Scene image comparisons
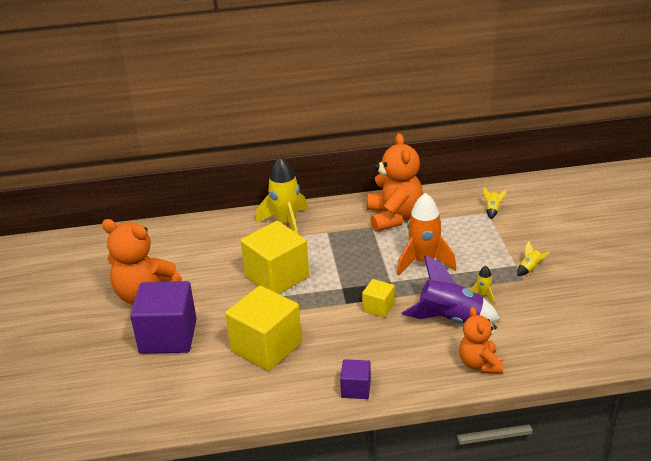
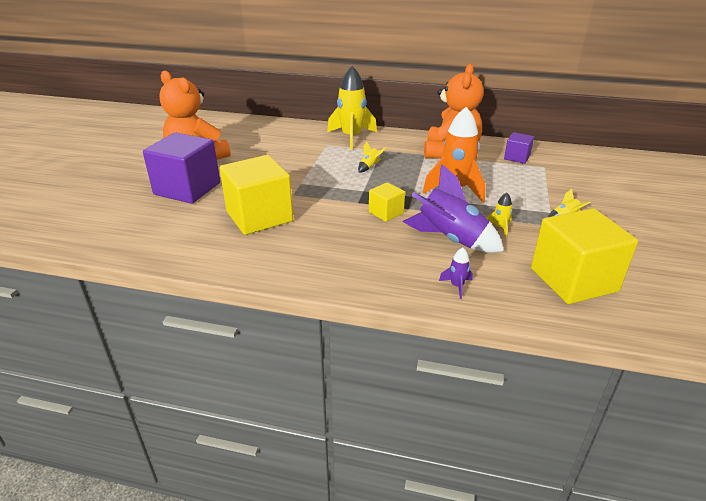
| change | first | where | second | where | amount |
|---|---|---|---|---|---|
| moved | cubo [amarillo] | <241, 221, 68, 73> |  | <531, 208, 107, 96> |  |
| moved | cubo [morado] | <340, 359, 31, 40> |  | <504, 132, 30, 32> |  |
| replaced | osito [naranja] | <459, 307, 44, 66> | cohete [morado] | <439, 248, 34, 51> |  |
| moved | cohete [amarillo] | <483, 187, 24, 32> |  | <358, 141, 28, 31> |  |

Your objective: Any pictures should be dropped; transcribe the rest of the records above exactly.

Task output:
| change | first | where | second | where | amount |
|---|---|---|---|---|---|
| moved | cubo [amarillo] | <241, 221, 68, 73> |  | <531, 208, 107, 96> |  |
| moved | cubo [morado] | <340, 359, 31, 40> |  | <504, 132, 30, 32> |  |
| replaced | osito [naranja] | <459, 307, 44, 66> | cohete [morado] | <439, 248, 34, 51> |  |
| moved | cohete [amarillo] | <483, 187, 24, 32> |  | <358, 141, 28, 31> |  |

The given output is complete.